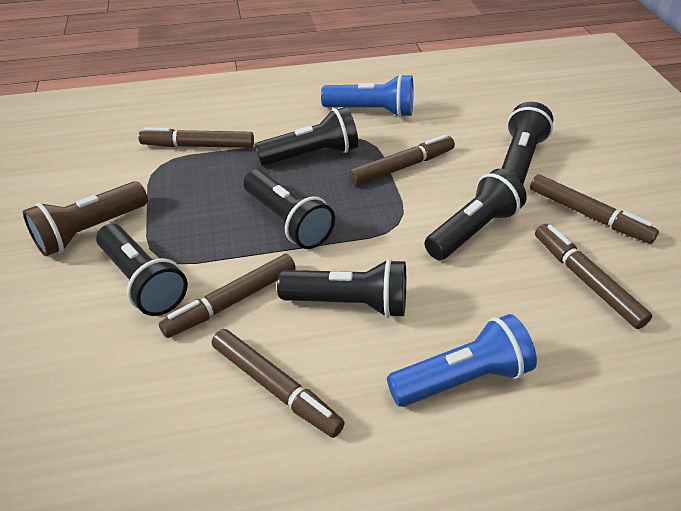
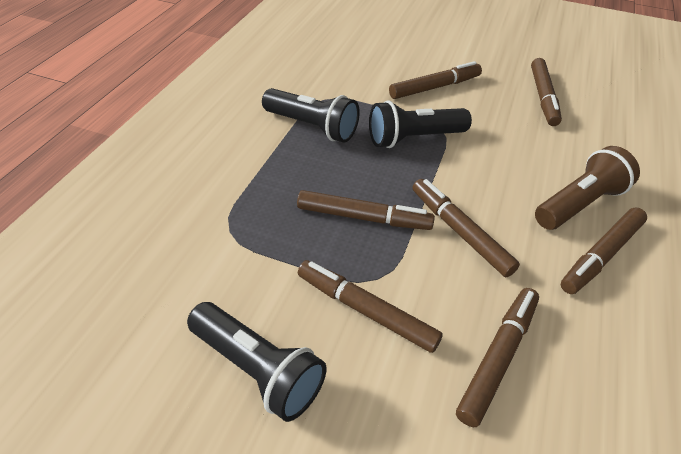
black flashlight: 6 -> 3
blue flashlight: 2 -> 0
brown marker: 6 -> 7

Work order ▸ No pictures belong in the copy. Repeat the listing above exactly.

Solution for this problem ▸
black flashlight: 6 -> 3
blue flashlight: 2 -> 0
brown marker: 6 -> 7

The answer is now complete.